Work request: Transcribe exactly, and only, the lines that run from the one containing "D2: LED yellow" through the end of the records.

(Records from a data source)
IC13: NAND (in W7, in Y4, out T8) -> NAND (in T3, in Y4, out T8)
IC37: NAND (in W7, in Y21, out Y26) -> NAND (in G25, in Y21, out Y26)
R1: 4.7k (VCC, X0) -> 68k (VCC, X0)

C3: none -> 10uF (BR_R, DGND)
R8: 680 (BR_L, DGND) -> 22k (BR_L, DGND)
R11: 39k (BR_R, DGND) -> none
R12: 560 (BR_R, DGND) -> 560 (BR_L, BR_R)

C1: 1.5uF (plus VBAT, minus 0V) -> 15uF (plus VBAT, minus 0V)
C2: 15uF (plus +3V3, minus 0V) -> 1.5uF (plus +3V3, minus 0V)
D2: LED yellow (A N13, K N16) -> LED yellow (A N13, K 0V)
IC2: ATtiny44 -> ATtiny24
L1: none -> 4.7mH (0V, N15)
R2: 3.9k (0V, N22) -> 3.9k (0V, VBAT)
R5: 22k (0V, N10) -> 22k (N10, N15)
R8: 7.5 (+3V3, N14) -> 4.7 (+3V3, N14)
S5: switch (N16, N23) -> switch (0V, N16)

Answer to this task:
D2: LED yellow (A N13, K N16) -> LED yellow (A N13, K 0V)
IC2: ATtiny44 -> ATtiny24
L1: none -> 4.7mH (0V, N15)
R2: 3.9k (0V, N22) -> 3.9k (0V, VBAT)
R5: 22k (0V, N10) -> 22k (N10, N15)
R8: 7.5 (+3V3, N14) -> 4.7 (+3V3, N14)
S5: switch (N16, N23) -> switch (0V, N16)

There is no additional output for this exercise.